# Items listed in a dataset

Segment Open

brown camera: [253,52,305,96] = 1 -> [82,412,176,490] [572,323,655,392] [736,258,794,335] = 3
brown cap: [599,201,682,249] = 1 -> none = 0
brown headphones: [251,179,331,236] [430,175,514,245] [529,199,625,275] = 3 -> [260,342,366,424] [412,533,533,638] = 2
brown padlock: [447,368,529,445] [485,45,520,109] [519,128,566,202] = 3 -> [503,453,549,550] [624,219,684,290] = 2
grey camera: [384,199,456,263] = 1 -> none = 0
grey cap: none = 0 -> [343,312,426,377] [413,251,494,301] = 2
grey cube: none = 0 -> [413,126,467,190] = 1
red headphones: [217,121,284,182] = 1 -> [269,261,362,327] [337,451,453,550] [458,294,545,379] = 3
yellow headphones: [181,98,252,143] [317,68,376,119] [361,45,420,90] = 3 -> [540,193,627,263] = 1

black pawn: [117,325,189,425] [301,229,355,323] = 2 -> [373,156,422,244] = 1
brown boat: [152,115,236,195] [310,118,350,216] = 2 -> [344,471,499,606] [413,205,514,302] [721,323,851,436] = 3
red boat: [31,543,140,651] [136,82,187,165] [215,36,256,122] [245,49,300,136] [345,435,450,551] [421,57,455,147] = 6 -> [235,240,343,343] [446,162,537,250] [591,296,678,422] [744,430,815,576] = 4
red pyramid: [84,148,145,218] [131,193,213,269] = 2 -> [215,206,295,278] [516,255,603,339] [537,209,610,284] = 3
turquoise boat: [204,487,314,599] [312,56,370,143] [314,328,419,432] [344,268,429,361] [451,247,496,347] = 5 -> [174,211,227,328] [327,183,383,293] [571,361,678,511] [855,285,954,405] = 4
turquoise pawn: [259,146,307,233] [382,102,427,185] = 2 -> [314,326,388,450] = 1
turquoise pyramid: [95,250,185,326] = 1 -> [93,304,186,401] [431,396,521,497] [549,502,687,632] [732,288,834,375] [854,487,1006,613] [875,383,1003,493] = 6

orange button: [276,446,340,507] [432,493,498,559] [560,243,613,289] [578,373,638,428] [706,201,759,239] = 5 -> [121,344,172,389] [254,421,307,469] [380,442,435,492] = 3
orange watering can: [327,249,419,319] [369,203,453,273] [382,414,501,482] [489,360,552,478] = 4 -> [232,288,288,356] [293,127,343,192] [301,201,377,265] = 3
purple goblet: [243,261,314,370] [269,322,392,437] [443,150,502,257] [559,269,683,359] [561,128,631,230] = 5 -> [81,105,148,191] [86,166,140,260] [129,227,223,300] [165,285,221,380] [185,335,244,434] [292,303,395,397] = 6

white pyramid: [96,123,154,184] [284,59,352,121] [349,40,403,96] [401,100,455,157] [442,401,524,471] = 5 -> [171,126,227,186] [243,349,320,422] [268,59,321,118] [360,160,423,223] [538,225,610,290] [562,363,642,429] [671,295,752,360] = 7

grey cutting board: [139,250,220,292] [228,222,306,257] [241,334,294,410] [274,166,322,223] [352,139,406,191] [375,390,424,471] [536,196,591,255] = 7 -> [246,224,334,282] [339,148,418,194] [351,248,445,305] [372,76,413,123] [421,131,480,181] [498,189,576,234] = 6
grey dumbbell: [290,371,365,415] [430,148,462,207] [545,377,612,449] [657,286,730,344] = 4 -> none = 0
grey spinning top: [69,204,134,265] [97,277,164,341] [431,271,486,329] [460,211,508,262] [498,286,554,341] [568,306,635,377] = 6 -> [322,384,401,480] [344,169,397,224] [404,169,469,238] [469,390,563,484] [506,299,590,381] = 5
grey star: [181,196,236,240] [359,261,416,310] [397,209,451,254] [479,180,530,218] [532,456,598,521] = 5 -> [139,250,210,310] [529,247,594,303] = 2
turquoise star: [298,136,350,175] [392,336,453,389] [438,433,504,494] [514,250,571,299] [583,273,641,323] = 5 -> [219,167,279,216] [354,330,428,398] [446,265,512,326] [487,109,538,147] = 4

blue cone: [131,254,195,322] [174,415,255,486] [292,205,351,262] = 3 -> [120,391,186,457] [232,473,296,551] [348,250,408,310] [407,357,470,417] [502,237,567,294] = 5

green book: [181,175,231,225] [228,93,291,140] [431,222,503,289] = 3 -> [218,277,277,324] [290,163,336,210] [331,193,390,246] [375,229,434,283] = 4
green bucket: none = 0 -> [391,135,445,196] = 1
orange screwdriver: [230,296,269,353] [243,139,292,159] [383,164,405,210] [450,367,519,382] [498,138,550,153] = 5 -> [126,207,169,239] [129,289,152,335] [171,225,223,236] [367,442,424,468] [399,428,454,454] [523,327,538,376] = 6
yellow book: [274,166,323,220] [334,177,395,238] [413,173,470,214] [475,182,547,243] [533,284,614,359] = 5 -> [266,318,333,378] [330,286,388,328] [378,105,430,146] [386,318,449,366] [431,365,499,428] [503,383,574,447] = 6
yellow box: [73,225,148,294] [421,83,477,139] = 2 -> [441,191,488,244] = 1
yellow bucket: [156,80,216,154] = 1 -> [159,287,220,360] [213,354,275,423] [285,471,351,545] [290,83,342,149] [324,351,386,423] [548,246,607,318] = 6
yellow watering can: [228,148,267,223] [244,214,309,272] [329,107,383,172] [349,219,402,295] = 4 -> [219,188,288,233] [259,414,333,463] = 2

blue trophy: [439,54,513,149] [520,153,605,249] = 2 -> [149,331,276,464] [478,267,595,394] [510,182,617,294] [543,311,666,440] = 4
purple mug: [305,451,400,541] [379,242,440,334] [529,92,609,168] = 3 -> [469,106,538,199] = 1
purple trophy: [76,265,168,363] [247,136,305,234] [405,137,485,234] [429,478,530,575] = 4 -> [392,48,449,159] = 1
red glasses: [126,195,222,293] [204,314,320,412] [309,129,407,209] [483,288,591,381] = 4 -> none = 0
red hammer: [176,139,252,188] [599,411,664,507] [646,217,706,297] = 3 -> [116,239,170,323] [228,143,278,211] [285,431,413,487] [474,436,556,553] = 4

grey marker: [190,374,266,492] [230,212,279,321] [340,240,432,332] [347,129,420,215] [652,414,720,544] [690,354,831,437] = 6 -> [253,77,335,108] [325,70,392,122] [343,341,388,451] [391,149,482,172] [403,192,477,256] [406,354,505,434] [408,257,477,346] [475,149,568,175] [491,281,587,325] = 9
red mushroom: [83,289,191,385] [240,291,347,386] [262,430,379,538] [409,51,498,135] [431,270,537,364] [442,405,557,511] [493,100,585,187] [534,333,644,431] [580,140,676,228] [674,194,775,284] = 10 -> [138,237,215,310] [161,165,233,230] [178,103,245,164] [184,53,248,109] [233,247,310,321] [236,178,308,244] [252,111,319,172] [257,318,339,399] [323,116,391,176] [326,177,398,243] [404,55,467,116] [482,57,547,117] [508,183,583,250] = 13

Segment Closed

# EXERCISE DIRECTIONS
Each line from the one with "red hammer: [176,139,252,188]" through the last line of the records above must be retyped exactly, and no other line may be given.

# RESPONSE BELOW
red hammer: [176,139,252,188] [599,411,664,507] [646,217,706,297] = 3 -> [116,239,170,323] [228,143,278,211] [285,431,413,487] [474,436,556,553] = 4

grey marker: [190,374,266,492] [230,212,279,321] [340,240,432,332] [347,129,420,215] [652,414,720,544] [690,354,831,437] = 6 -> [253,77,335,108] [325,70,392,122] [343,341,388,451] [391,149,482,172] [403,192,477,256] [406,354,505,434] [408,257,477,346] [475,149,568,175] [491,281,587,325] = 9
red mushroom: [83,289,191,385] [240,291,347,386] [262,430,379,538] [409,51,498,135] [431,270,537,364] [442,405,557,511] [493,100,585,187] [534,333,644,431] [580,140,676,228] [674,194,775,284] = 10 -> [138,237,215,310] [161,165,233,230] [178,103,245,164] [184,53,248,109] [233,247,310,321] [236,178,308,244] [252,111,319,172] [257,318,339,399] [323,116,391,176] [326,177,398,243] [404,55,467,116] [482,57,547,117] [508,183,583,250] = 13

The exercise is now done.